Stored items from a collection:
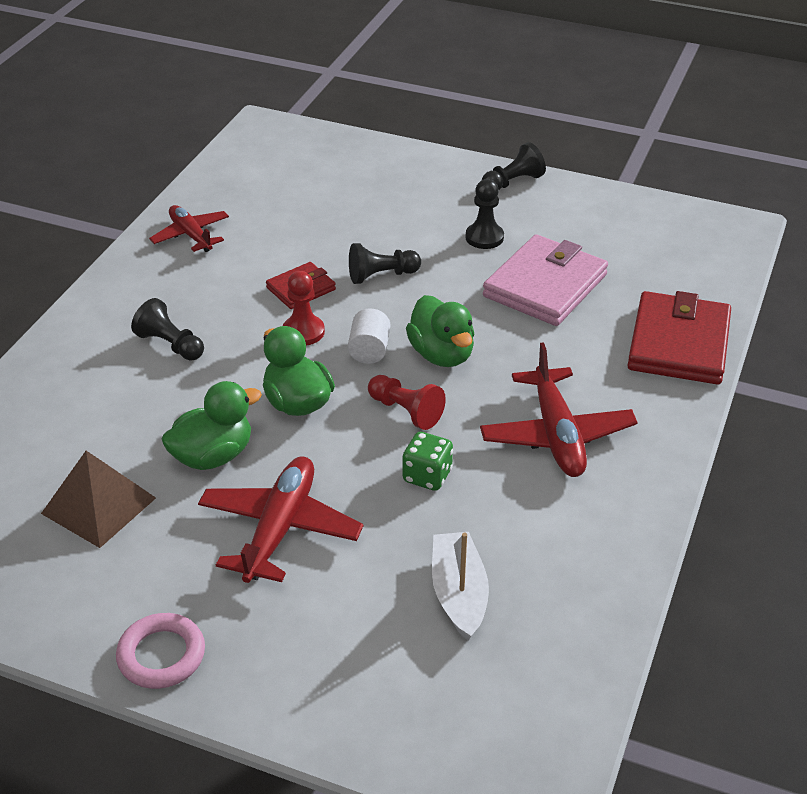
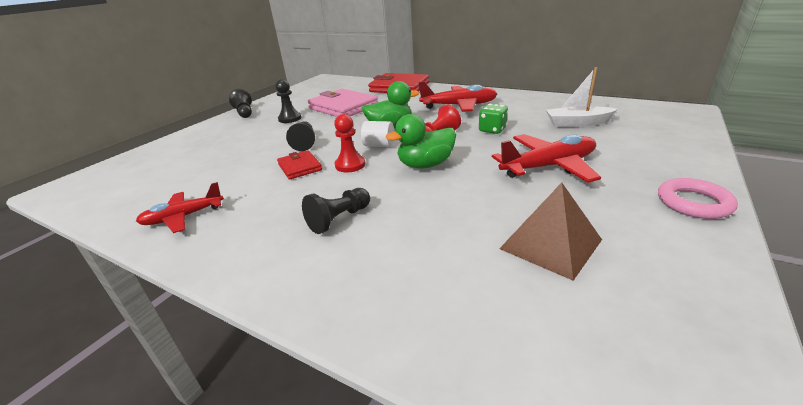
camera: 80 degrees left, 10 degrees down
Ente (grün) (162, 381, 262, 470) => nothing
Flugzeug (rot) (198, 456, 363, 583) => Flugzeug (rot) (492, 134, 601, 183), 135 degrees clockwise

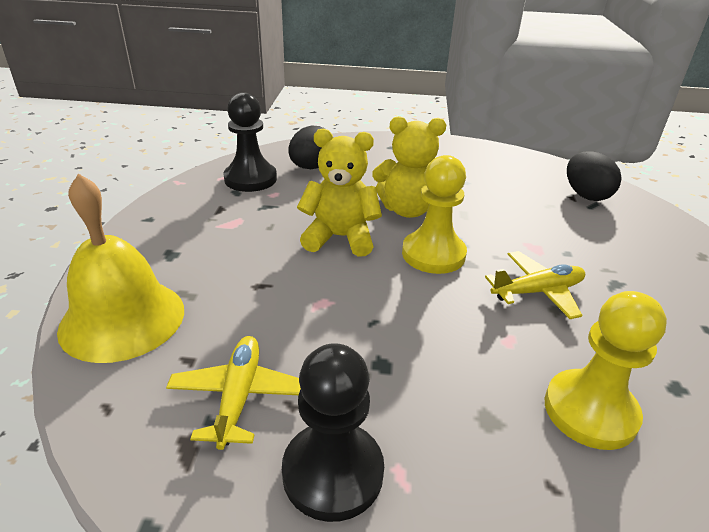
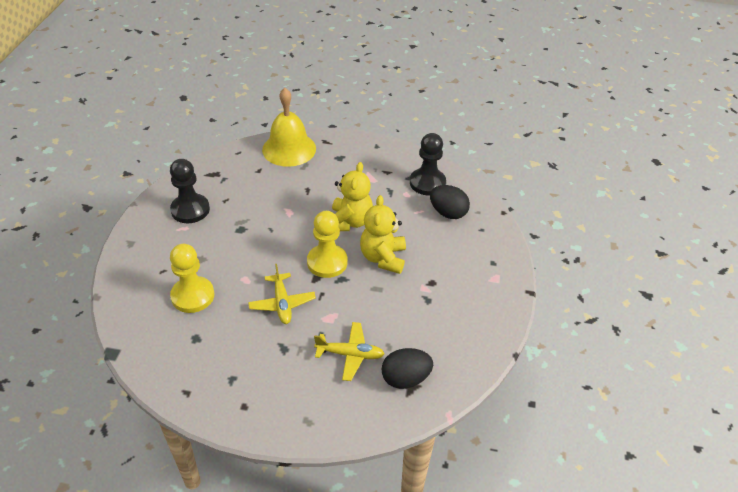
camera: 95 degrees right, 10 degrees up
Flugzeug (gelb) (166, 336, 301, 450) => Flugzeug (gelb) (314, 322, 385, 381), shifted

* _Directions for this task_
Which lines in the data above hold the string "camera"? Return each of them.

* _Task output_
camera: 80 degrees left, 10 degrees down
camera: 95 degrees right, 10 degrees up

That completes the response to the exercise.